§ EXERCISE DIRECTIONS
Please print the full listing below exactly, but not the pictures in it.

§ MATERIAL PROVIDED
........
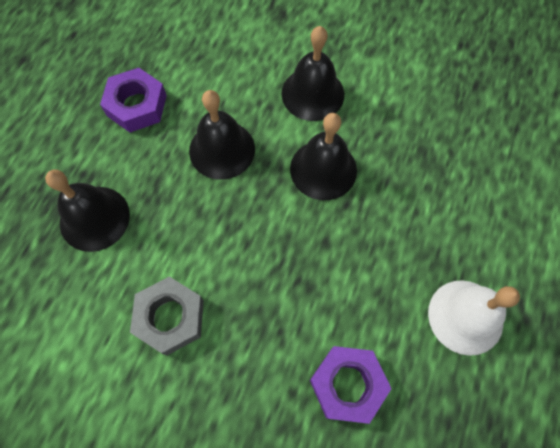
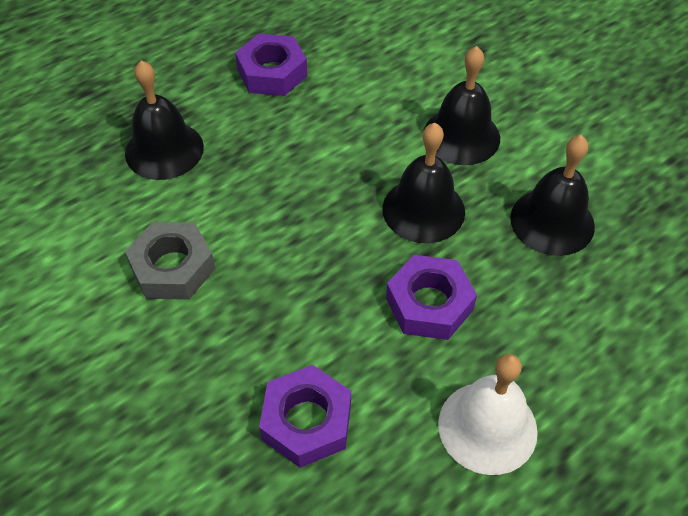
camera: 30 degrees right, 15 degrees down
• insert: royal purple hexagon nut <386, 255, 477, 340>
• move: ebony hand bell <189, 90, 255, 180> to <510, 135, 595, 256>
........
§ RESULT
camera: 30 degrees right, 15 degrees down
• insert: royal purple hexagon nut <386, 255, 477, 340>
• move: ebony hand bell <189, 90, 255, 180> to <510, 135, 595, 256>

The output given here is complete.